What the task asks :: Reproduce exactly the span of lines beginning at the one with "(601, 273) = (642, 239): blue" and ending at the last line of the data below, omitting pictures.

Materials provided ::
▬▬▬▬▬▬▬▬▬▬

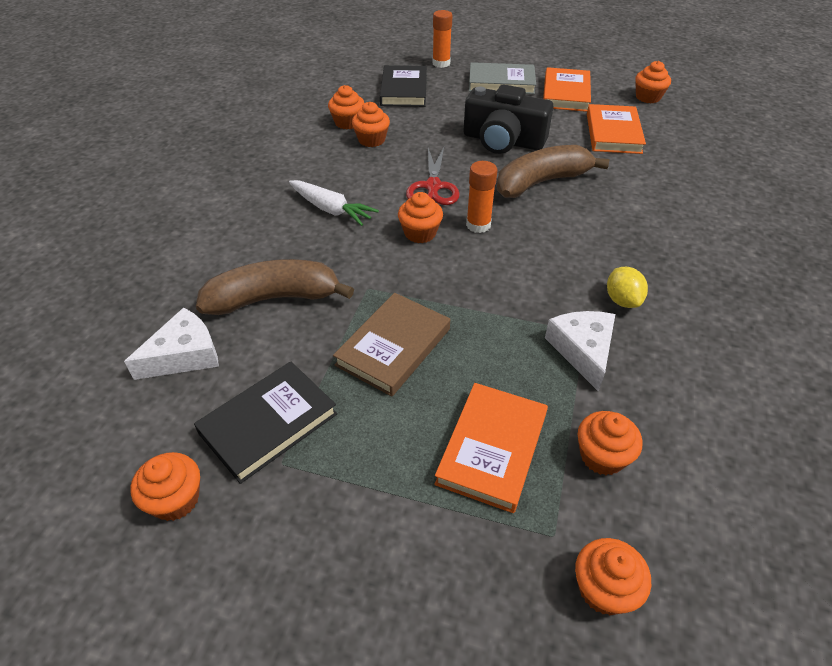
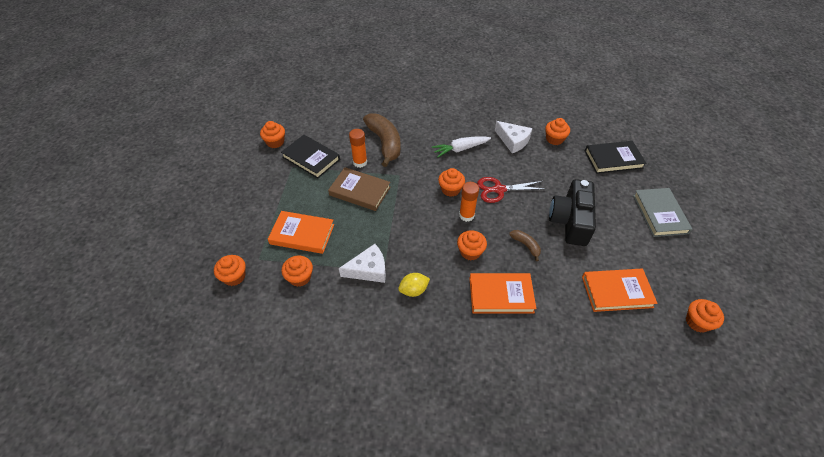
camera: 80 degrees right, 5 degrees up
(184, 355) = (345, 124): white cheese -> white cheese (513, 141)
(331, 209) = (460, 149): white carrot -> white carrot turned 45 degrees clockwise
(371, 140) = (539, 153): orange cupcake -> orange cupcake (470, 252)
(441, 63) = (668, 174): orange glue stick -> orange glue stick (360, 162)
(541, 182) = (526, 245): brown banana -> brown banana, size x0.47
(566, 93) = (667, 258): orange book -> orange book (501, 295)

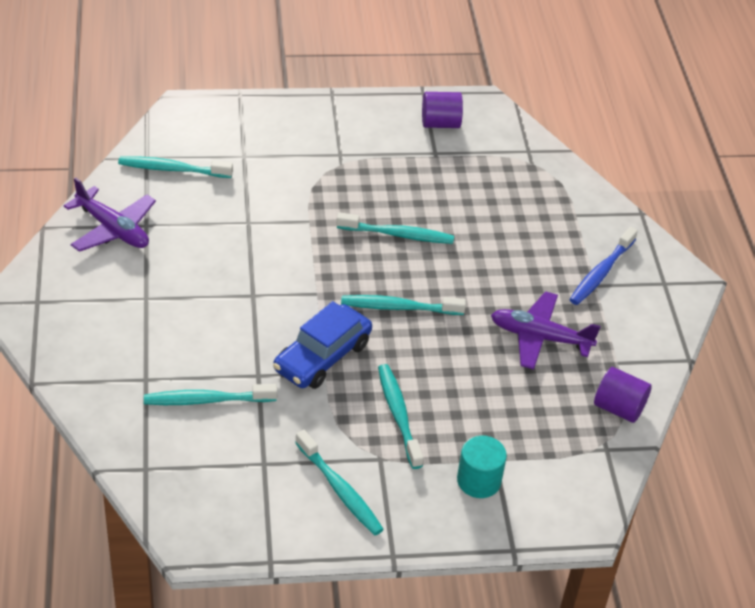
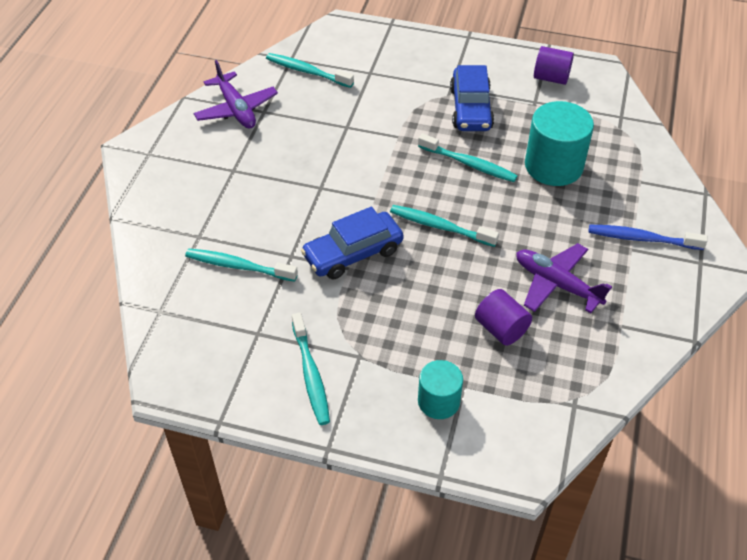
camera: 25 degrees right, 5 degrees up
(372, 174) = (470, 108): none -> blue car
(398, 415) = (394, 321): turquoise toothbrush -> none
(484, 217) = (553, 166): none -> turquoise cylinder
(601, 273) = (642, 239): blue toothbrush -> blue toothbrush turned 45 degrees clockwise
(618, 408) = (603, 369): purple cylinder -> purple cylinder (501, 329)

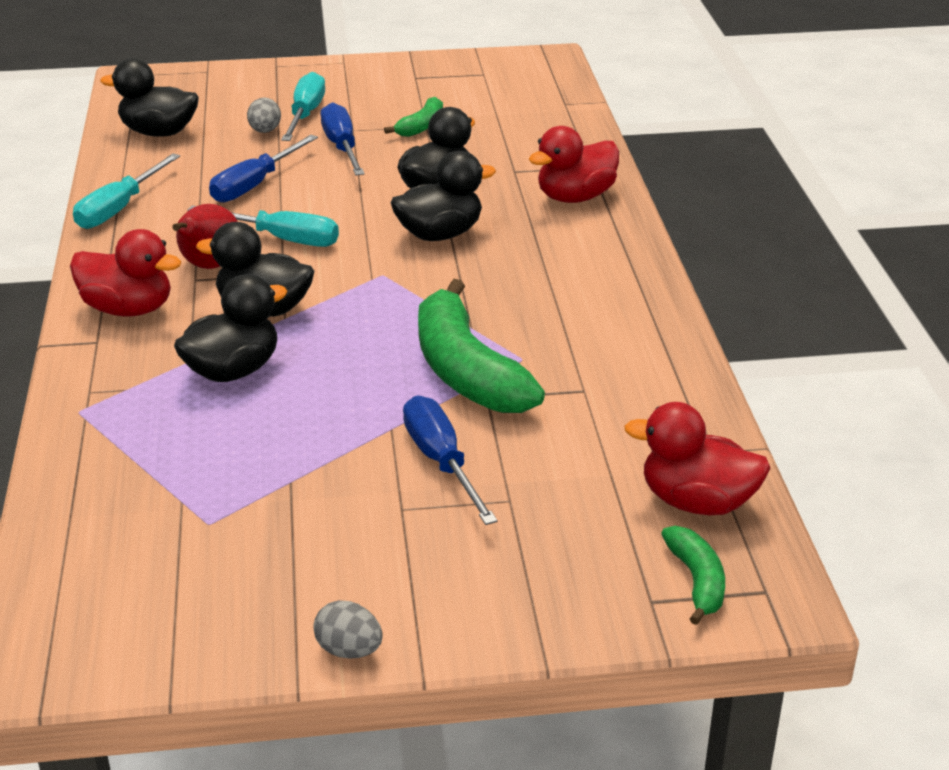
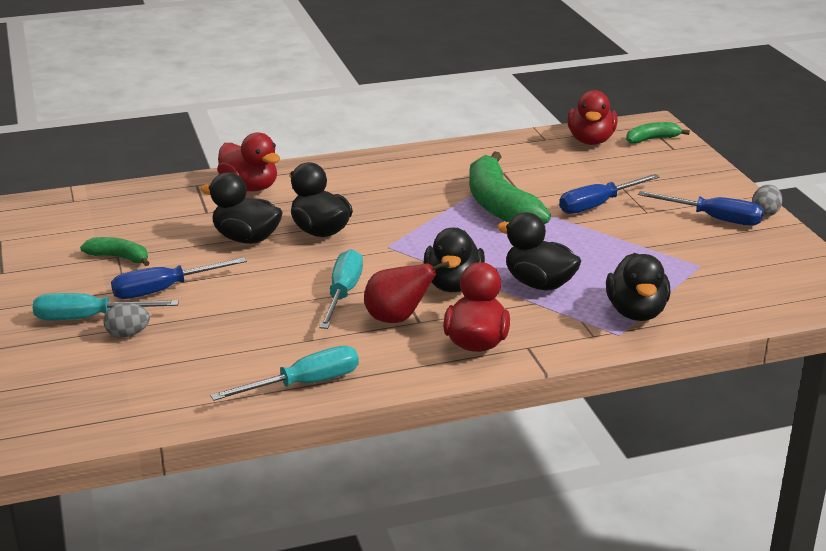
camera: 100 degrees left, 5 degrees down
(119, 208) = (304, 384): turquoise screwdriver -> turquoise screwdriver turned 45 degrees counterclockwise
(159, 132) = (130, 396): black duck -> black duck (636, 312)
(254, 185) = (246, 321): blue screwdriver -> blue screwdriver (714, 219)
(466, 371) = (500, 206): green banana -> green banana turned 105 degrees clockwise

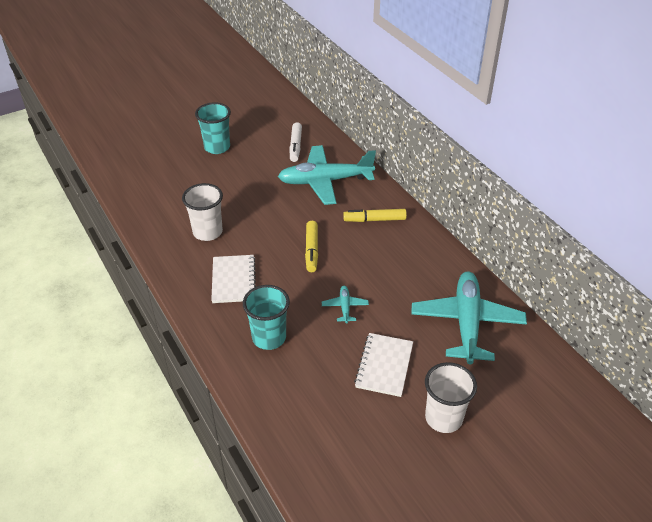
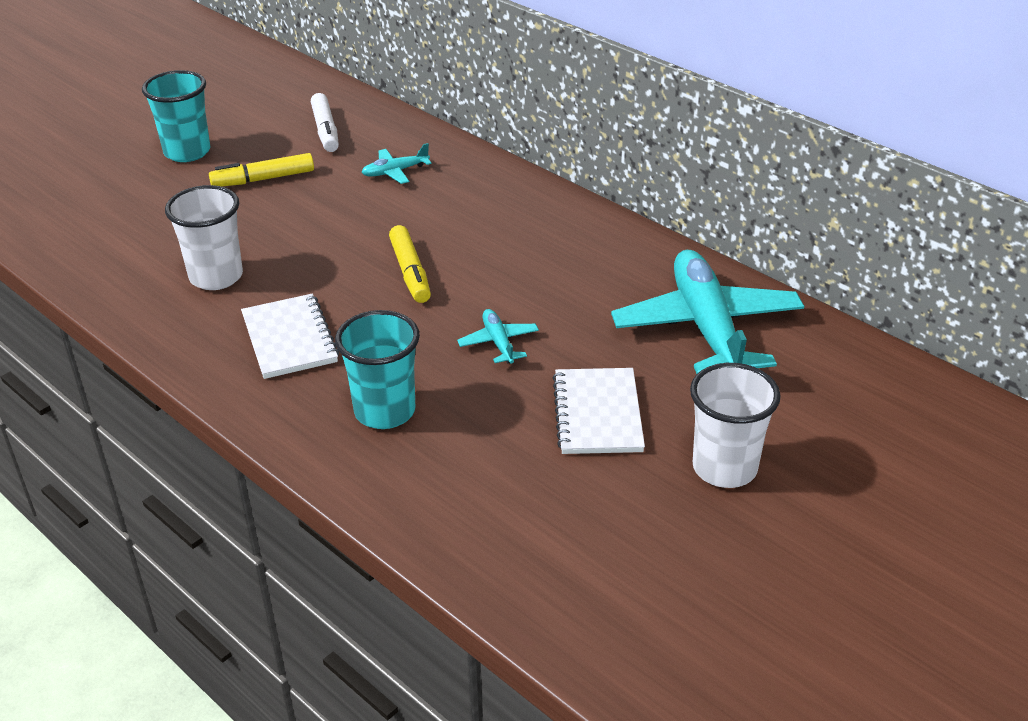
camera: 15 degrees left, 5 degrees down
(325, 181) = (395, 172): turquoise plane -> turquoise plane, size x0.42
(374, 220) = (500, 212): yellow marker -> yellow marker (263, 179)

▬▬▬▬▬▬▬▬▬▬

Written answer ::
(601, 273) = (642, 239): blue toothbrush -> blue toothbrush turned 45 degrees clockwise
(618, 408) = (603, 369): purple cylinder -> purple cylinder (501, 329)

camera: 100 degrees left, 5 degrees down
(119, 208) = (304, 384): turquoise screwdriver -> turquoise screwdriver turned 45 degrees counterclockwise
(159, 132) = (130, 396): black duck -> black duck (636, 312)
(254, 185) = (246, 321): blue screwdriver -> blue screwdriver (714, 219)
(466, 371) = (500, 206): green banana -> green banana turned 105 degrees clockwise

camera: 15 degrees left, 5 degrees down
(325, 181) = (395, 172): turquoise plane -> turquoise plane, size x0.42
(374, 220) = (500, 212): yellow marker -> yellow marker (263, 179)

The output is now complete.